# TASK ITEM
Could you repeat all of the entries exactly, leaving out any pictures?

********************

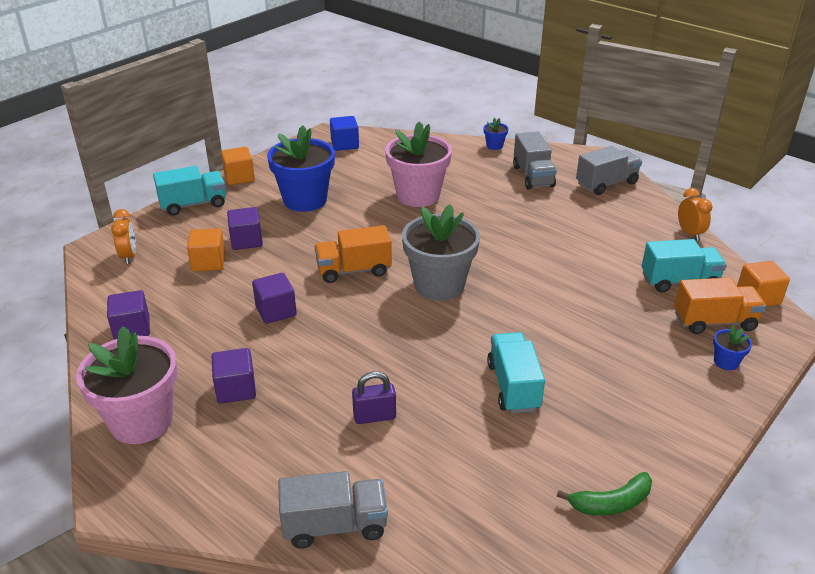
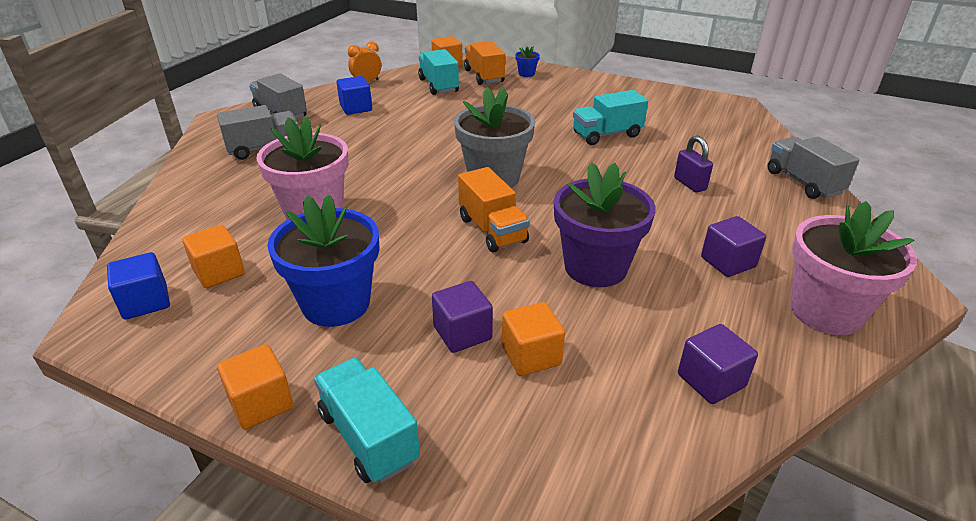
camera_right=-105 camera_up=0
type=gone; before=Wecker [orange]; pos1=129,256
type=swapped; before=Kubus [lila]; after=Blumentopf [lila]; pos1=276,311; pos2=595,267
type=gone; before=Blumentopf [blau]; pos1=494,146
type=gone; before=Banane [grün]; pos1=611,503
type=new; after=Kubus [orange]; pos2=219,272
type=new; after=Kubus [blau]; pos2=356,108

********************

# EXERCISE SOLUTION
camera_right=-105 camera_up=0
type=gone; before=Wecker [orange]; pos1=129,256
type=swapped; before=Kubus [lila]; after=Blumentopf [lila]; pos1=276,311; pos2=595,267
type=gone; before=Blumentopf [blau]; pos1=494,146
type=gone; before=Banane [grün]; pos1=611,503
type=new; after=Kubus [orange]; pos2=219,272
type=new; after=Kubus [blau]; pos2=356,108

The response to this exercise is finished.